**DATA:**
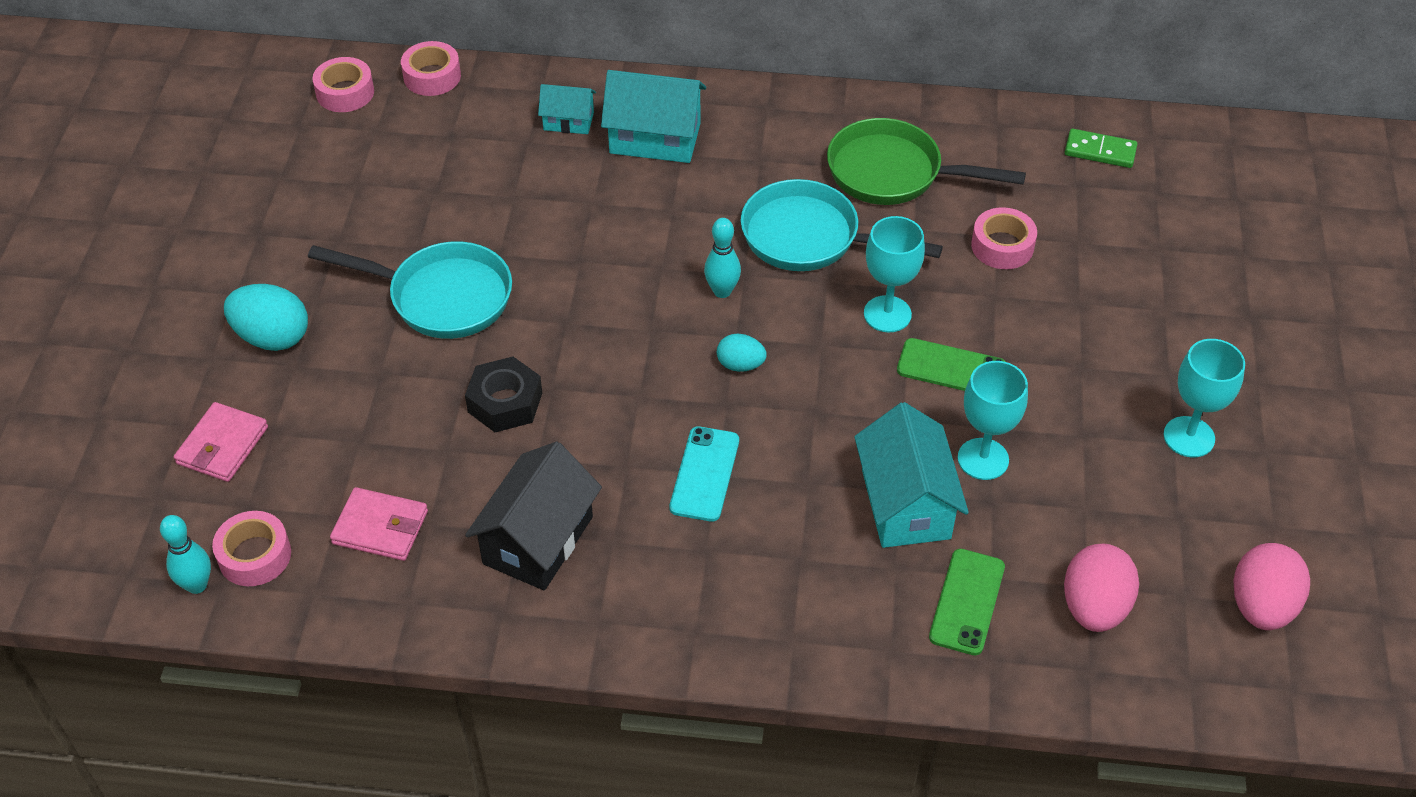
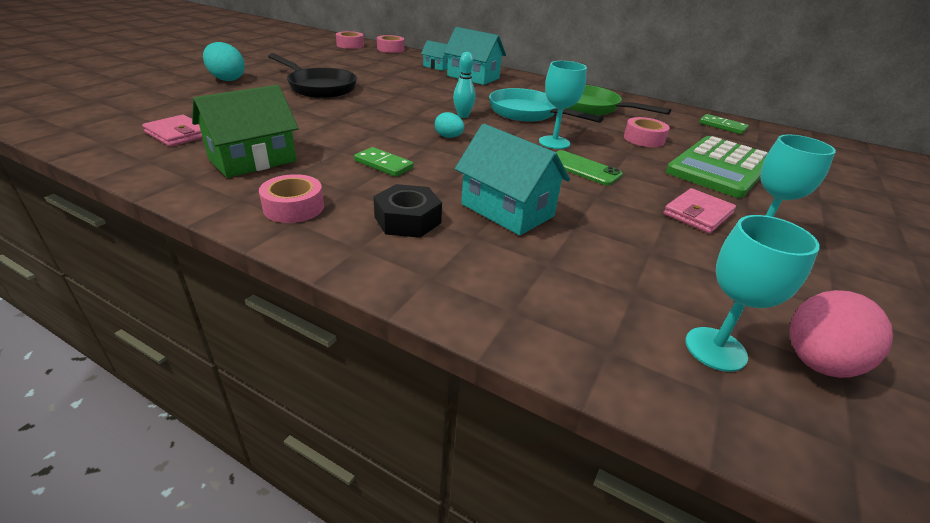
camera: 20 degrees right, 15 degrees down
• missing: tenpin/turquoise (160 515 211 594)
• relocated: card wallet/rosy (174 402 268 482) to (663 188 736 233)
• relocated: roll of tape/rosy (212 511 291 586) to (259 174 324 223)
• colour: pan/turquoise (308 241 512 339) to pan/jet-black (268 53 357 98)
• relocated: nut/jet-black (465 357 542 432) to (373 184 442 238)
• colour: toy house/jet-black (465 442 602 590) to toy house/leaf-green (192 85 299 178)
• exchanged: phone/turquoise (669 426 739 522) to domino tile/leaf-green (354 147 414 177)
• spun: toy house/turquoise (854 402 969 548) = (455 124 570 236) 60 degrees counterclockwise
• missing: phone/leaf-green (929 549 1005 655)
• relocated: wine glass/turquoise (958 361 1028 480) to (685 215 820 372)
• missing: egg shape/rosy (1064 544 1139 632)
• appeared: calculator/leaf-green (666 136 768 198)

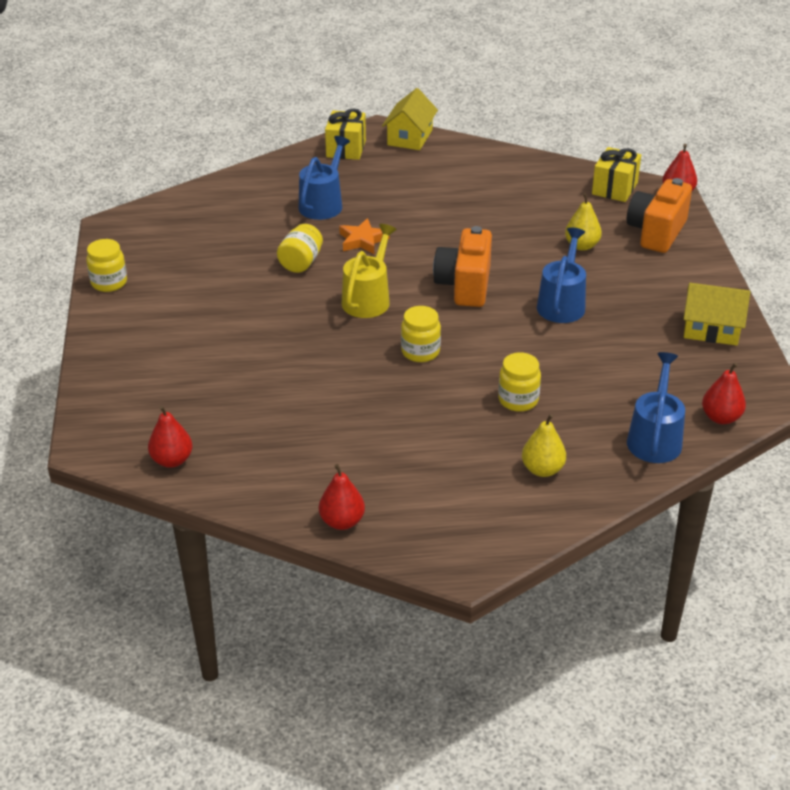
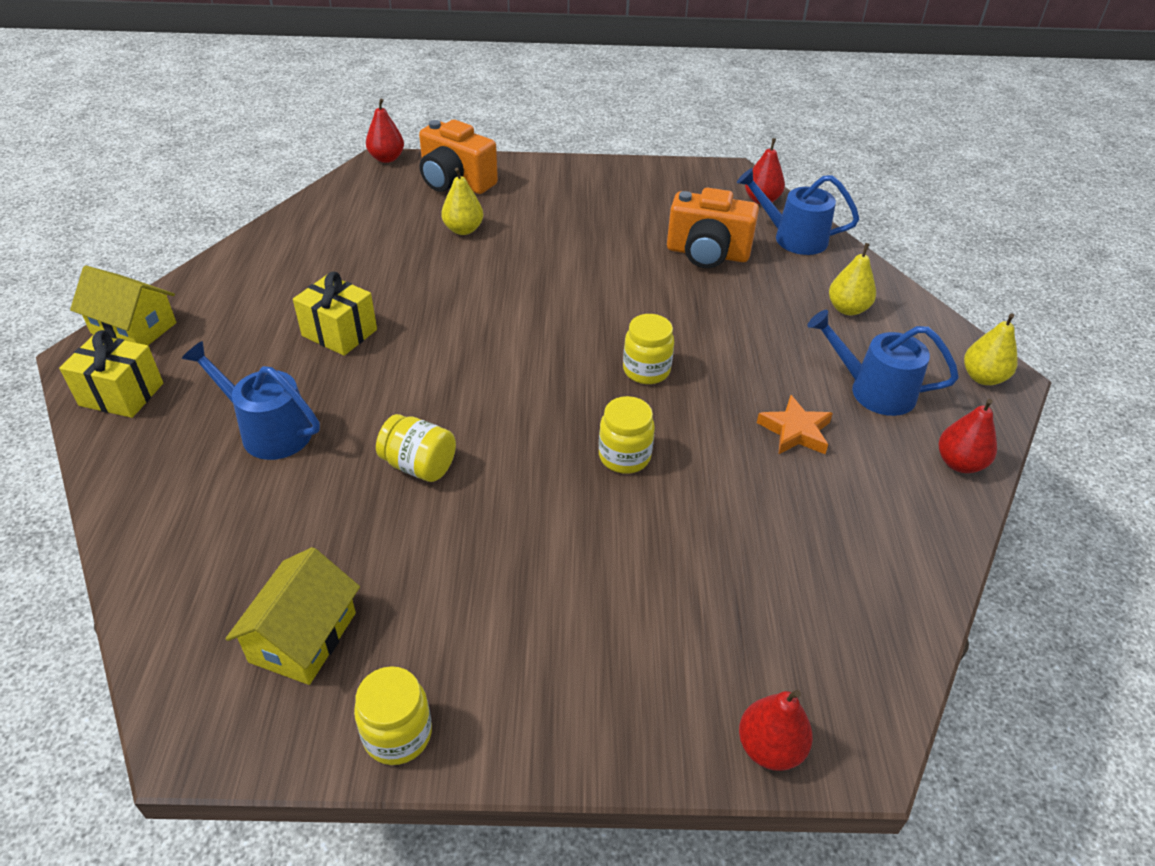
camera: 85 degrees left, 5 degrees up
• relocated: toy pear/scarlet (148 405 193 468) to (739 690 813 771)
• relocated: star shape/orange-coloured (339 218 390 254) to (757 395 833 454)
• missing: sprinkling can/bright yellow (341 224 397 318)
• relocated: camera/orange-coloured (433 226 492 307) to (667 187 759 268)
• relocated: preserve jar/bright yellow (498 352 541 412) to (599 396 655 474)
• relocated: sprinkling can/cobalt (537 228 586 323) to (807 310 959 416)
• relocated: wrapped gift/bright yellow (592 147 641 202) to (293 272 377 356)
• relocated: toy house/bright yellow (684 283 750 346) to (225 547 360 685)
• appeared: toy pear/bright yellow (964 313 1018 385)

**TASK REQUIREMENTS:** In your copy of the entries above, leave out the pictures and keep every word exact.

**YOUR RESPONSE:**
camera: 20 degrees right, 15 degrees down
• missing: tenpin/turquoise (160 515 211 594)
• relocated: card wallet/rosy (174 402 268 482) to (663 188 736 233)
• relocated: roll of tape/rosy (212 511 291 586) to (259 174 324 223)
• colour: pan/turquoise (308 241 512 339) to pan/jet-black (268 53 357 98)
• relocated: nut/jet-black (465 357 542 432) to (373 184 442 238)
• colour: toy house/jet-black (465 442 602 590) to toy house/leaf-green (192 85 299 178)
• exchanged: phone/turquoise (669 426 739 522) to domino tile/leaf-green (354 147 414 177)
• spun: toy house/turquoise (854 402 969 548) = (455 124 570 236) 60 degrees counterclockwise
• missing: phone/leaf-green (929 549 1005 655)
• relocated: wine glass/turquoise (958 361 1028 480) to (685 215 820 372)
• missing: egg shape/rosy (1064 544 1139 632)
• appeared: calculator/leaf-green (666 136 768 198)

camera: 85 degrees left, 5 degrees up
• relocated: toy pear/scarlet (148 405 193 468) to (739 690 813 771)
• relocated: star shape/orange-coloured (339 218 390 254) to (757 395 833 454)
• missing: sprinkling can/bright yellow (341 224 397 318)
• relocated: camera/orange-coloured (433 226 492 307) to (667 187 759 268)
• relocated: preserve jar/bright yellow (498 352 541 412) to (599 396 655 474)
• relocated: sprinkling can/cobalt (537 228 586 323) to (807 310 959 416)
• relocated: wrapped gift/bright yellow (592 147 641 202) to (293 272 377 356)
• relocated: toy house/bright yellow (684 283 750 346) to (225 547 360 685)
• appeared: toy pear/bright yellow (964 313 1018 385)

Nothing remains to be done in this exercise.